Everything from the line that contains "red button: 1 -> 3" through the final line of the records below should be quoted exactly, except the pictures.

···

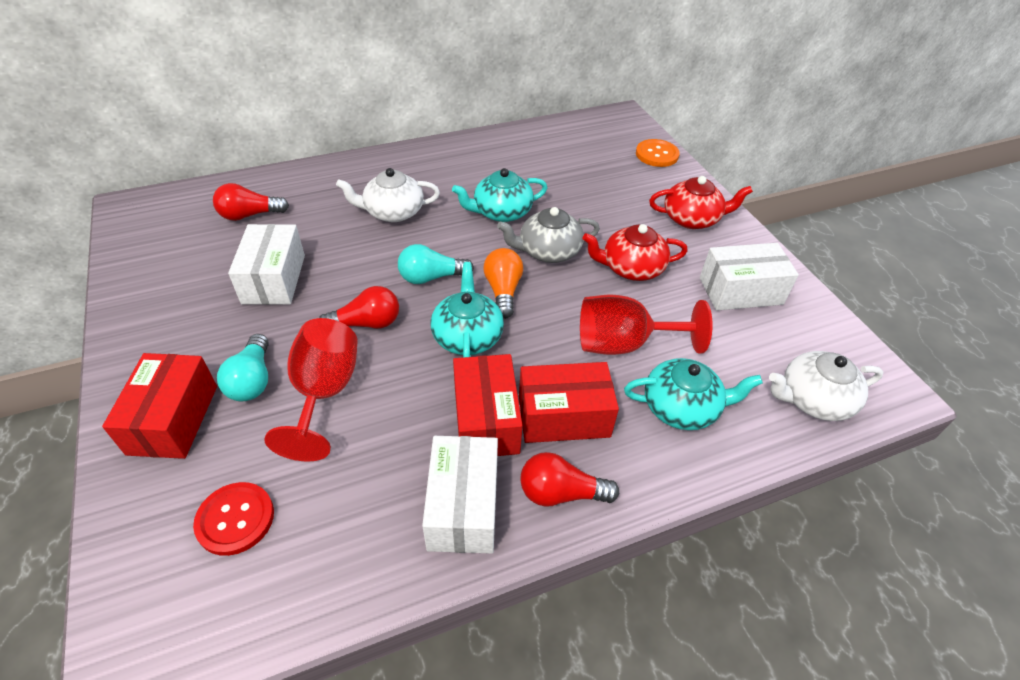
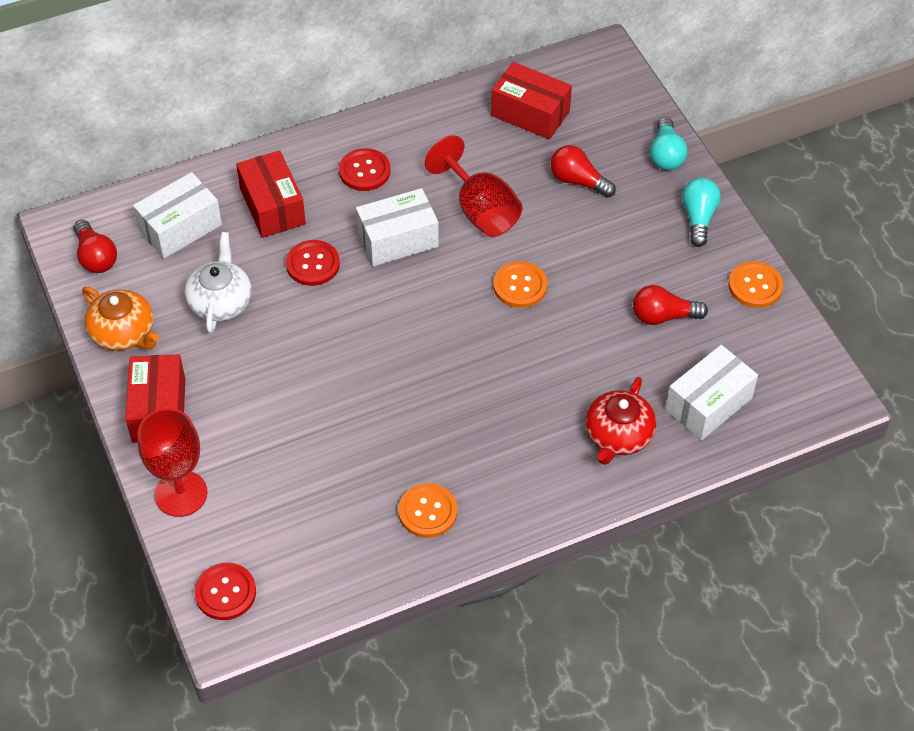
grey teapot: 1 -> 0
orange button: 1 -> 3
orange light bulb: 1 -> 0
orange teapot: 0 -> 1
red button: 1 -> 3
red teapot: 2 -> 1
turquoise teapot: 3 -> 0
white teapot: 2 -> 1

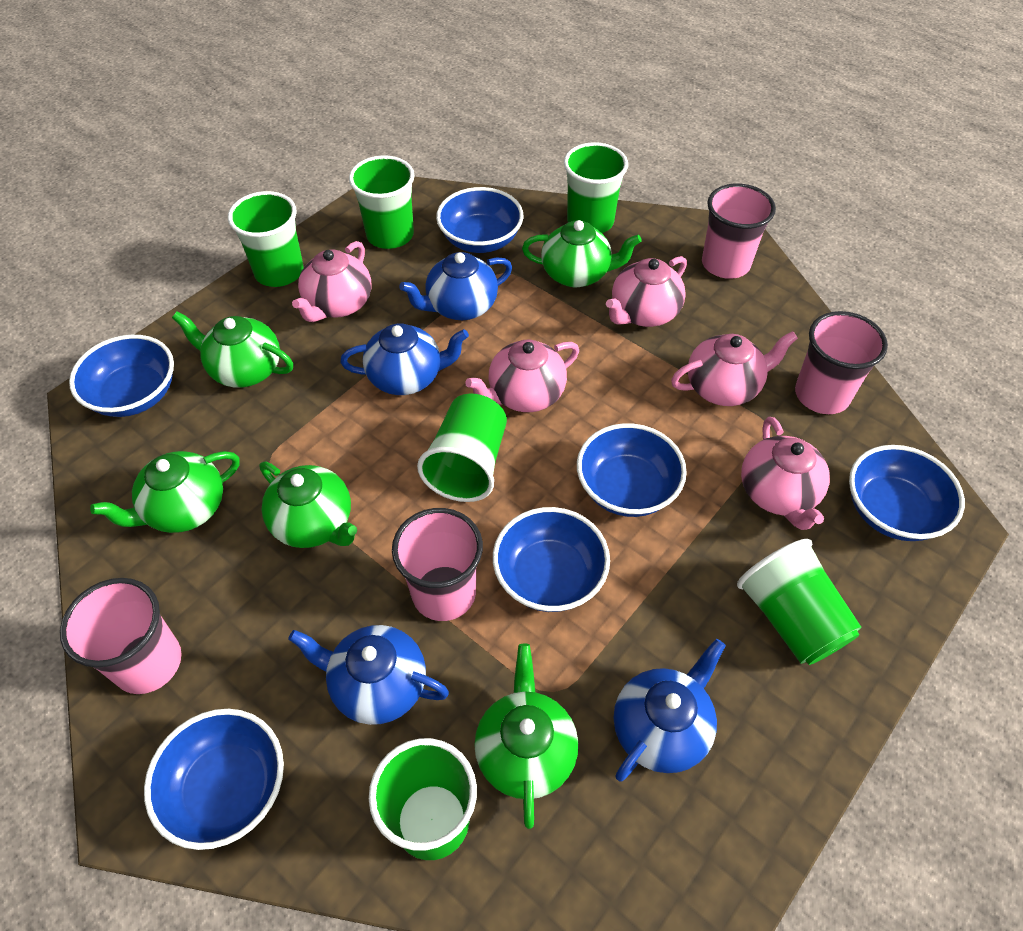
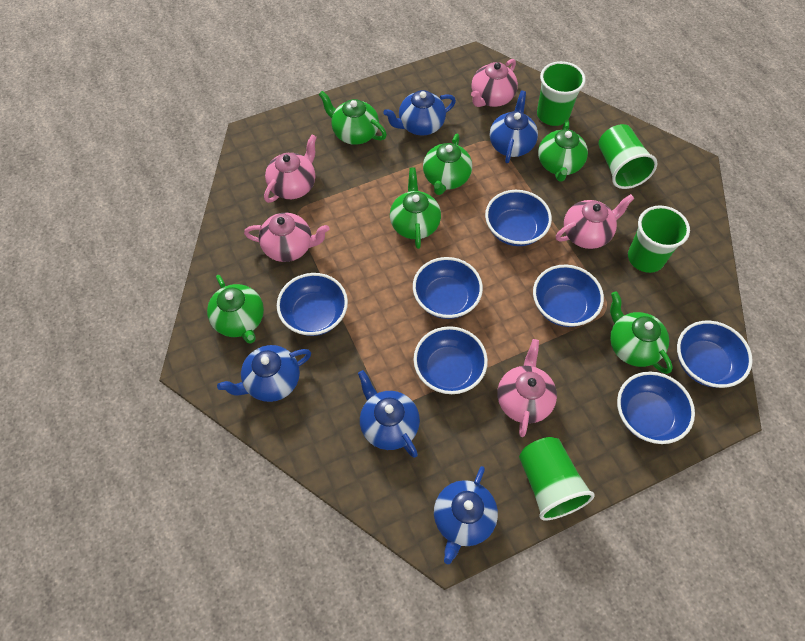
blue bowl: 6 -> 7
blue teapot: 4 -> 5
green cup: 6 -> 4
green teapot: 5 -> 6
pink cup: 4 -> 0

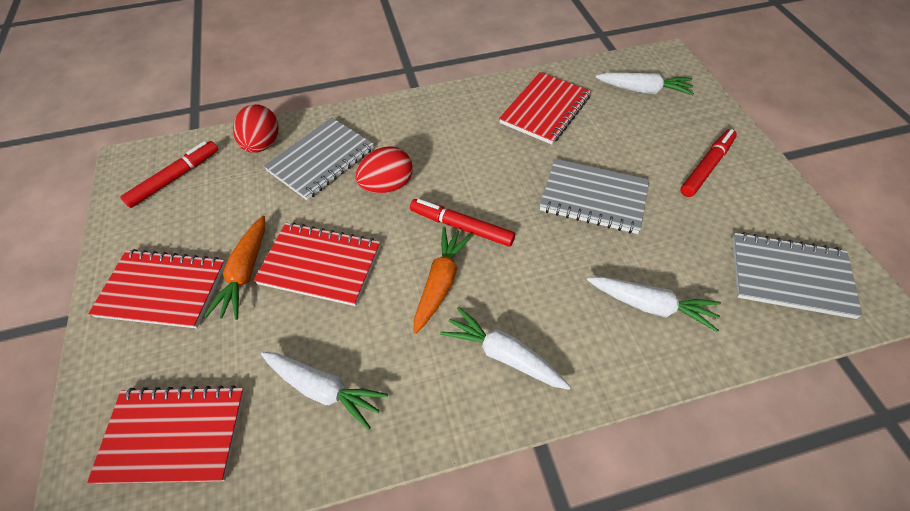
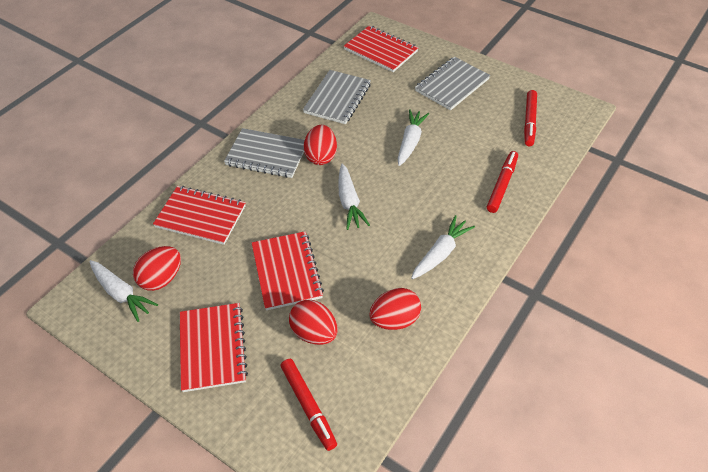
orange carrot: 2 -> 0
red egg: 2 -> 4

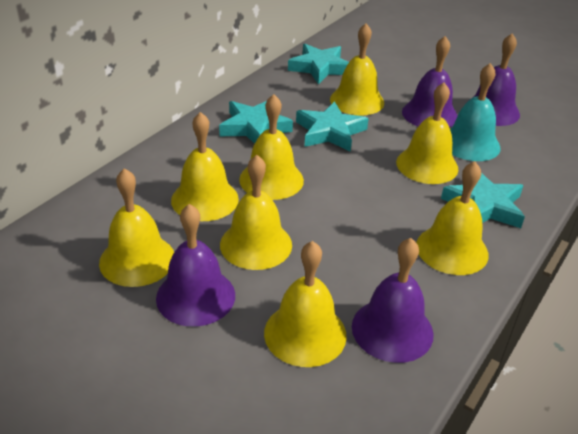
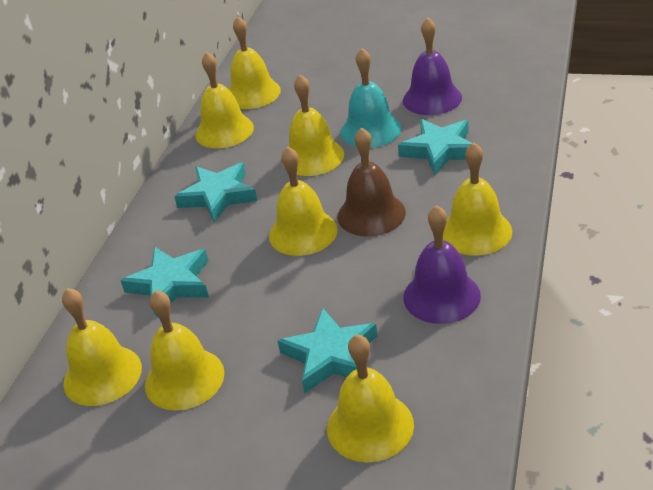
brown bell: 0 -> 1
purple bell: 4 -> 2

···

§ COMPLETED EXERCISE:
red button: 1 -> 3
red teapot: 2 -> 1
turquoise teapot: 3 -> 0
white teapot: 2 -> 1

blue bowl: 6 -> 7
blue teapot: 4 -> 5
green cup: 6 -> 4
green teapot: 5 -> 6
pink cup: 4 -> 0

orange carrot: 2 -> 0
red egg: 2 -> 4

brown bell: 0 -> 1
purple bell: 4 -> 2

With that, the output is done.